REQUIRED TASK: Locate every line in the rows below that contains the string "kern" and copy each such line in full. Matching is case-sensitive.

═══ INFORMATION PROVIDED

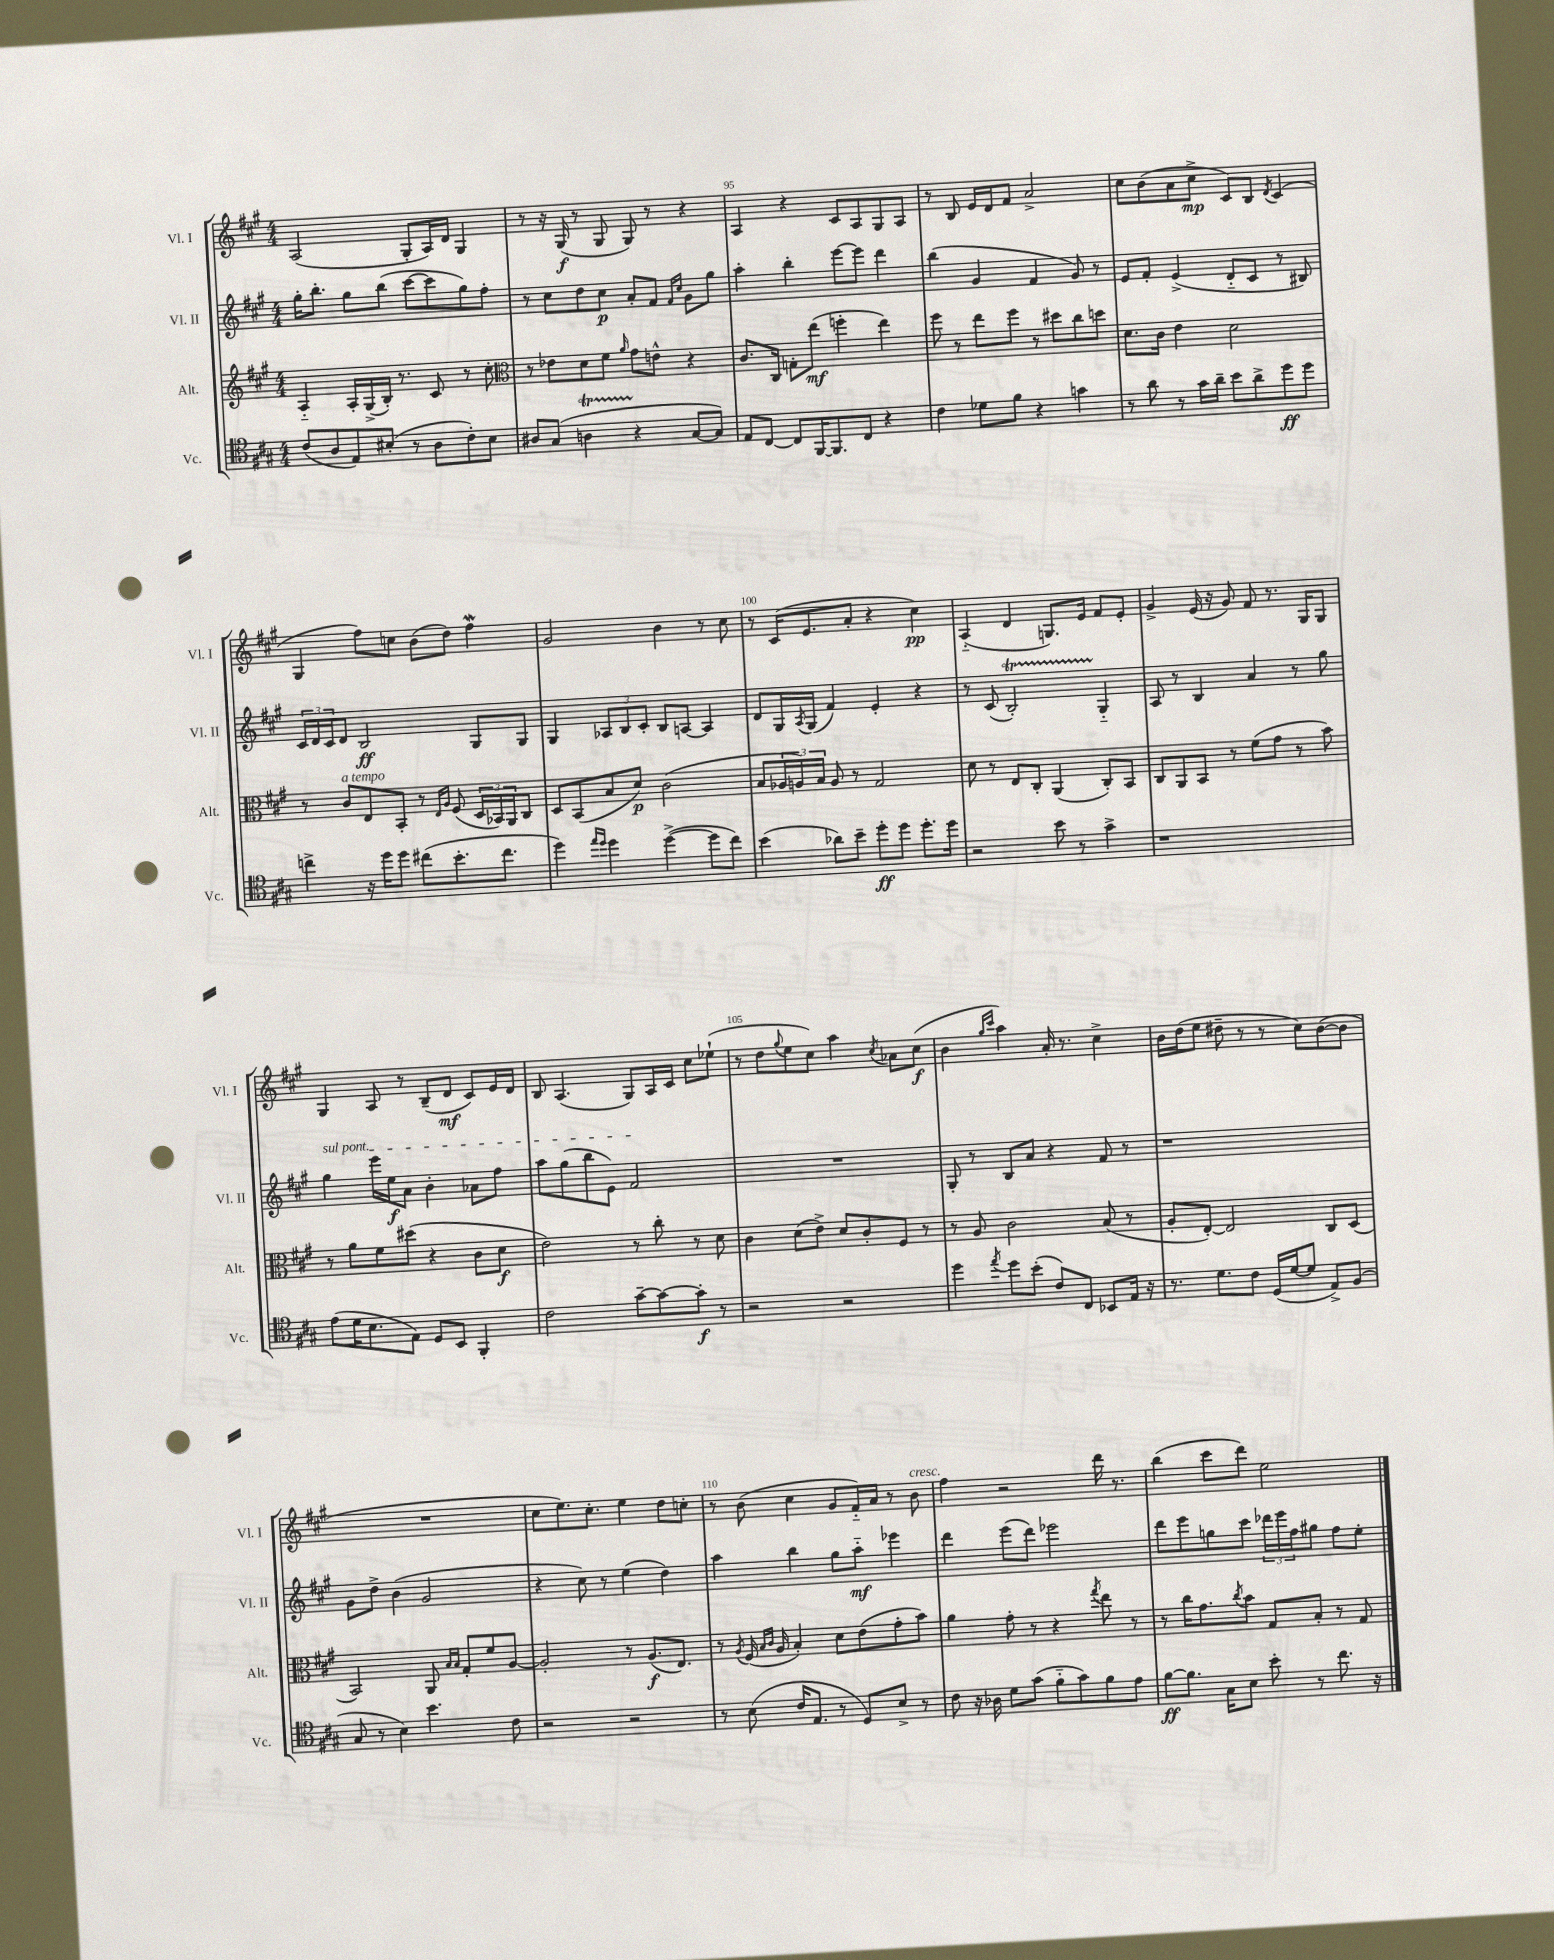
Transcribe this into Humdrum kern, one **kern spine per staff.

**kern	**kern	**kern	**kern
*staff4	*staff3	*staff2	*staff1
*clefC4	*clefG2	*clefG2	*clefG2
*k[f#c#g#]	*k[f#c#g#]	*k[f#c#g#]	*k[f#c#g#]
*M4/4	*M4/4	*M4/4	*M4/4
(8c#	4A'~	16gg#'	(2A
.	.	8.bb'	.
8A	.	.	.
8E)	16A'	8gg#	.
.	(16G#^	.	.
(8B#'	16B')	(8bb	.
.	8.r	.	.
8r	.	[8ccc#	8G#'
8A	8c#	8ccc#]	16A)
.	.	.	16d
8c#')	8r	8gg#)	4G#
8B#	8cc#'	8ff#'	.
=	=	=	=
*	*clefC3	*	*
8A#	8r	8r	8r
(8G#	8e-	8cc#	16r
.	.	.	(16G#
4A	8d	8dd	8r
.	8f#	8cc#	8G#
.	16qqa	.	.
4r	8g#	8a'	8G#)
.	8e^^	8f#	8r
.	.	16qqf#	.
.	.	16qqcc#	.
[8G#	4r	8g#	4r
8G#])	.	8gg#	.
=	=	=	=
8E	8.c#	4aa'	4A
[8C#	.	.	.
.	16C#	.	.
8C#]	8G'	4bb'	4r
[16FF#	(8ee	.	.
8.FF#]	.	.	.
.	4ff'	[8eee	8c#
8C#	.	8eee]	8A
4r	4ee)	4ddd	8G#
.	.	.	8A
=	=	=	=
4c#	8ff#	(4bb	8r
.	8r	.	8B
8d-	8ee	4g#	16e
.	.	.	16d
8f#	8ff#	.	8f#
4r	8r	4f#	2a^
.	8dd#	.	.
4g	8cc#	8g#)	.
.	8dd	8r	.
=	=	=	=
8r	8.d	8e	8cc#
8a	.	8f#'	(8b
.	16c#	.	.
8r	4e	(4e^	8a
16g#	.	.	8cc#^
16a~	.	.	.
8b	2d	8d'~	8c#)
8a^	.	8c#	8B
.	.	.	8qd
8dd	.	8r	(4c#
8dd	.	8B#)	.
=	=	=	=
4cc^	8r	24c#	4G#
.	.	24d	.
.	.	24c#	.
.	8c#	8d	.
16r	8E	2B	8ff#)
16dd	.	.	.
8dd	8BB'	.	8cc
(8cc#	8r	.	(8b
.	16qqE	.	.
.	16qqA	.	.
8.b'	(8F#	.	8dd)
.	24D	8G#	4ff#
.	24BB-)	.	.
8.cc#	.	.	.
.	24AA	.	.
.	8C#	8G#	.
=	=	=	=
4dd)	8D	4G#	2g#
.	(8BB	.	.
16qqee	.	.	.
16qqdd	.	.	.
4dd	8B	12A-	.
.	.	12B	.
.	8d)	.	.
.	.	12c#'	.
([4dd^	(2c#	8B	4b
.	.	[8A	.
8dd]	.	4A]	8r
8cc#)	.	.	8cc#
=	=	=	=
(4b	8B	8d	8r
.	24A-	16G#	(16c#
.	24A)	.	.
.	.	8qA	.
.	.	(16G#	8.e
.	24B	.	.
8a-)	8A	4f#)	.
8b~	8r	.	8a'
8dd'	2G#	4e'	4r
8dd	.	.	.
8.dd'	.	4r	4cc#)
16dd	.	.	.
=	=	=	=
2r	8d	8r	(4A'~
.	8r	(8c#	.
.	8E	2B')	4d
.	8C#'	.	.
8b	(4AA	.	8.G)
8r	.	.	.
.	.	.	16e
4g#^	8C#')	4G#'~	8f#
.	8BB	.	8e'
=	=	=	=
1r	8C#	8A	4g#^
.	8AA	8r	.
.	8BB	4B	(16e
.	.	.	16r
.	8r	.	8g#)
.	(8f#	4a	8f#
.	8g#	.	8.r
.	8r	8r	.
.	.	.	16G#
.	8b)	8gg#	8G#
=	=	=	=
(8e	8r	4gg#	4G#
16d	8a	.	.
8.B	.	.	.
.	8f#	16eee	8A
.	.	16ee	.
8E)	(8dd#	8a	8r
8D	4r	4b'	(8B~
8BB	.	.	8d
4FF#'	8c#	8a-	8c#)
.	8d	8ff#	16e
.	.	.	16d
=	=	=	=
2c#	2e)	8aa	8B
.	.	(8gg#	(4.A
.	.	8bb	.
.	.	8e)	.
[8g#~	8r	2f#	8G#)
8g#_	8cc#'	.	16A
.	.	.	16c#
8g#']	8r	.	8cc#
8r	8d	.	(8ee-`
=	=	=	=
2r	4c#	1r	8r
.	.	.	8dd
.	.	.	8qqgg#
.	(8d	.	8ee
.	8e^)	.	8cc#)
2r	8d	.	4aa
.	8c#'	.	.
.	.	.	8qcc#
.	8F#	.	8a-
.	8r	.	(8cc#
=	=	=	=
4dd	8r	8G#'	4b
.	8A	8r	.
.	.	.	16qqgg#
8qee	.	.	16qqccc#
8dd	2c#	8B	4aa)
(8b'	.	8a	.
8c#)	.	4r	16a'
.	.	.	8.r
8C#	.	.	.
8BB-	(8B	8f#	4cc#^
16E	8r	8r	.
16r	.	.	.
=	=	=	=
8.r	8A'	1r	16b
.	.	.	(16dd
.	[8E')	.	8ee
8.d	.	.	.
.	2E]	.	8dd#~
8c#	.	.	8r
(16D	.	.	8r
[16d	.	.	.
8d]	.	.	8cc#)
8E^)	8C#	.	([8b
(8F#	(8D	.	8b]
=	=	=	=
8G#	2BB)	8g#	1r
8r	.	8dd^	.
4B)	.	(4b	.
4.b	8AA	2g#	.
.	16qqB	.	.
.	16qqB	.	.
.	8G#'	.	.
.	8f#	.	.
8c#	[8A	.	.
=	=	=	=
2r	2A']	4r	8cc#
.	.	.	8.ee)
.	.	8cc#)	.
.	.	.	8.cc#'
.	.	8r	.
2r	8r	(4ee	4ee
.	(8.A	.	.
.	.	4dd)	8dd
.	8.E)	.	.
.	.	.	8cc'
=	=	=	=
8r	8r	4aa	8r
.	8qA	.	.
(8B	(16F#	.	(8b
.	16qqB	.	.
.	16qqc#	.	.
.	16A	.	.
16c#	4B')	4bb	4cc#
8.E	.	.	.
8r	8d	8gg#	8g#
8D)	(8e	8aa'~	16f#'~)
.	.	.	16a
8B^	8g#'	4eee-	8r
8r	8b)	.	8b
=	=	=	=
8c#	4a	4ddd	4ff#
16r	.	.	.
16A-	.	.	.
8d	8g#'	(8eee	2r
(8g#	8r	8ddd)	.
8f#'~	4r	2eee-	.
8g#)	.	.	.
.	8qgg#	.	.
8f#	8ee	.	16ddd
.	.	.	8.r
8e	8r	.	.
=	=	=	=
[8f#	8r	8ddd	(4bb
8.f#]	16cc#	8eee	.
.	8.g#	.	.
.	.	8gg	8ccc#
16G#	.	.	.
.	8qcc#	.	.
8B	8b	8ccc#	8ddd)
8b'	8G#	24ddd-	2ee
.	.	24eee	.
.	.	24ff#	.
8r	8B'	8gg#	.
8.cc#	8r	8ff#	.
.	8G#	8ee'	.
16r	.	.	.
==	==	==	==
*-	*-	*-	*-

══════

FINAL RESULT:
Transcribe this into Humdrum kern, one **kern spine per staff.
**kern	**kern	**kern	**kern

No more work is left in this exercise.